# Supplied material start

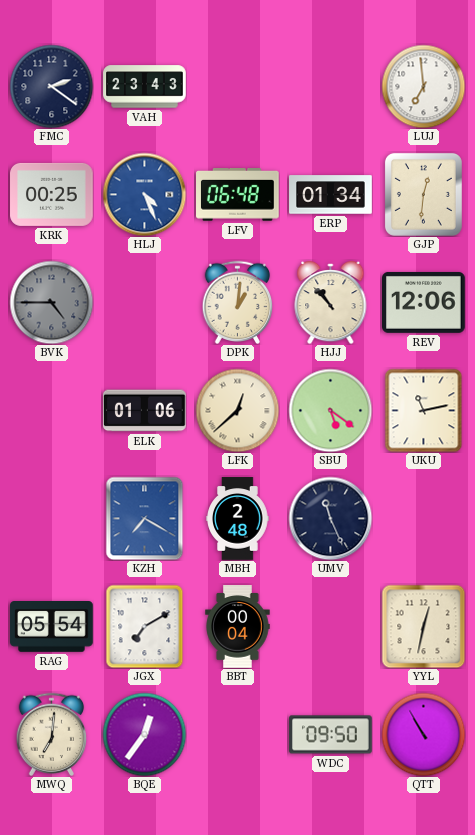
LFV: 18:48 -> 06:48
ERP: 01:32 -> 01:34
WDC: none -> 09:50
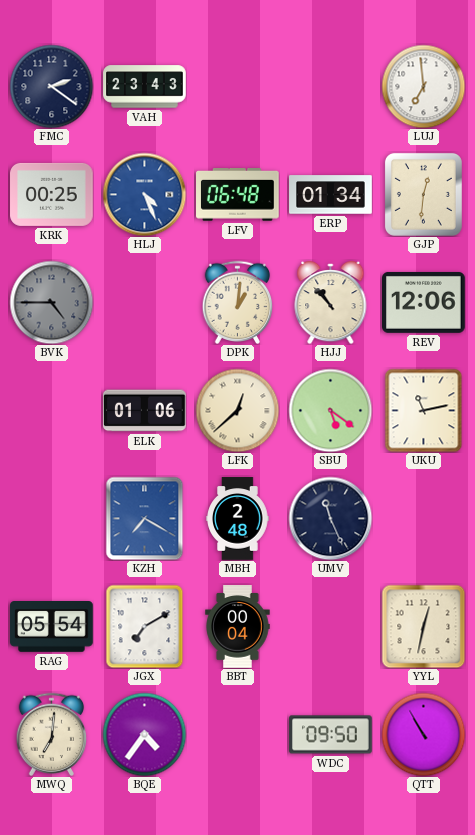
BQE: 12:36 -> 4:36
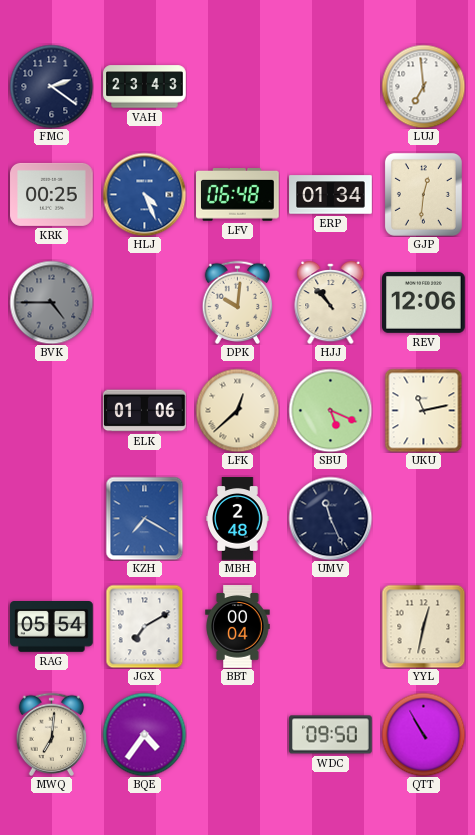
DPK: 1:01 -> 10:01
SBU: 5:21 -> 5:19
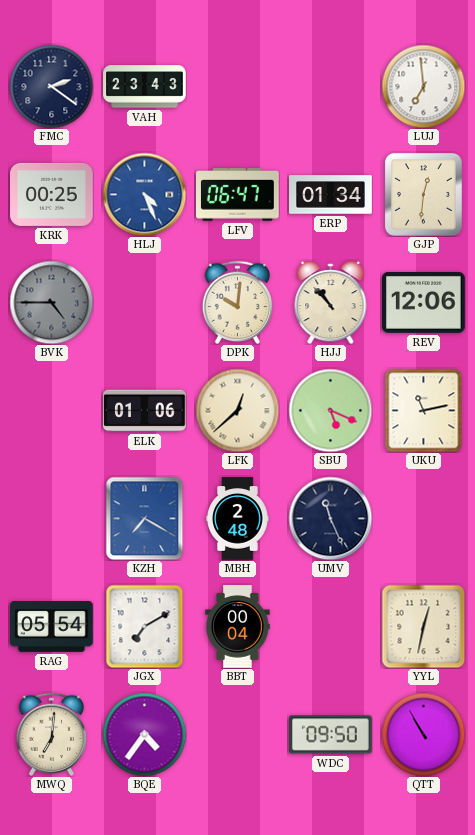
LFV: 06:48 -> 06:47
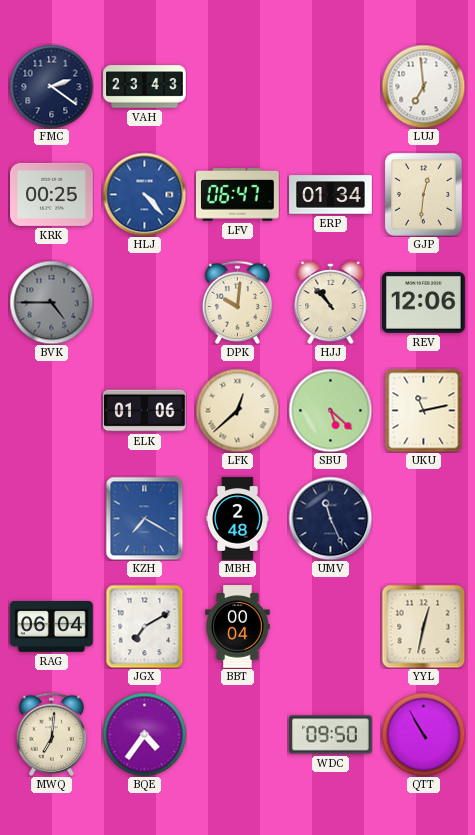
HLJ: 4:26 -> 4:23
SBU: 5:19 -> 5:22
RAG: 05:54 -> 06:04
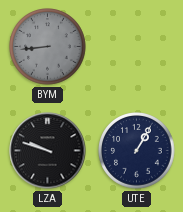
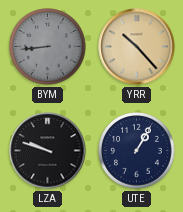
YRR: none -> 10:23
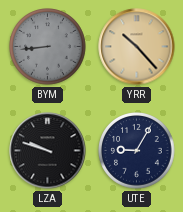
UTE: 1:05 -> 9:05
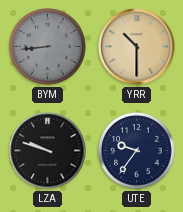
YRR: 10:23 -> 10:30
UTE: 9:05 -> 9:36
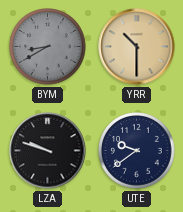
BYM: 8:44 -> 8:40
UTE: 9:36 -> 9:39
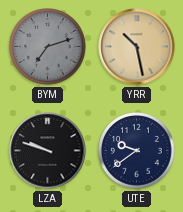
BYM: 8:40 -> 7:12
YRR: 10:30 -> 10:28
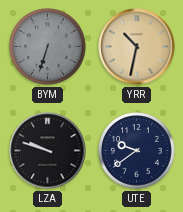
BYM: 7:12 -> 6:33
YRR: 10:28 -> 10:32
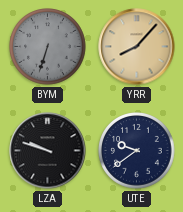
YRR: 10:32 -> 8:07
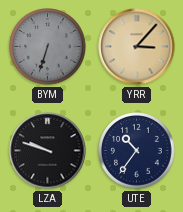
YRR: 8:07 -> 3:07
UTE: 9:39 -> 10:36
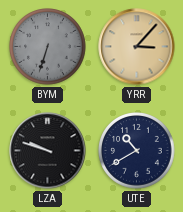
UTE: 10:36 -> 10:40
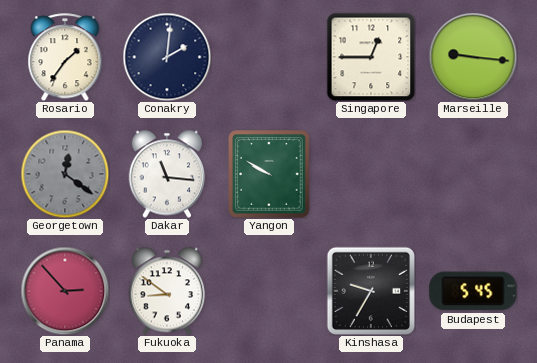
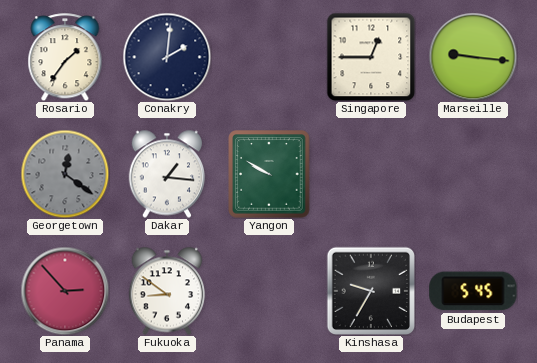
Dakar: 11:16 -> 1:16
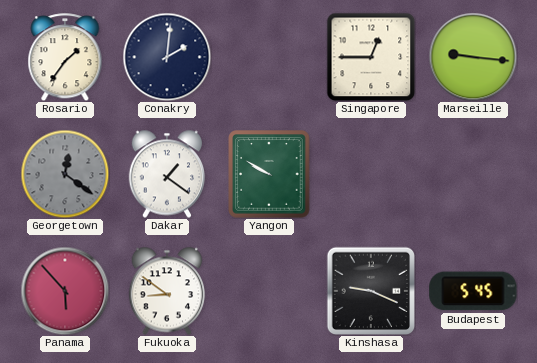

# Supplied material end

[Work to do] Render the lines from the one holding "BYM: 8:44 -> 8:40" through the end of the entries, inclusive, as a numbered list, skipping blank lines and leaving out the picture lines.

[Exercise result]
1. BYM: 8:44 -> 8:40
2. UTE: 9:36 -> 9:39
3. BYM: 8:40 -> 7:12
4. YRR: 10:30 -> 10:28
5. BYM: 7:12 -> 6:33
6. YRR: 10:28 -> 10:32
7. YRR: 10:32 -> 8:07
8. YRR: 8:07 -> 3:07
9. UTE: 9:39 -> 10:36
10. UTE: 10:36 -> 10:40
11. Dakar: 11:16 -> 1:16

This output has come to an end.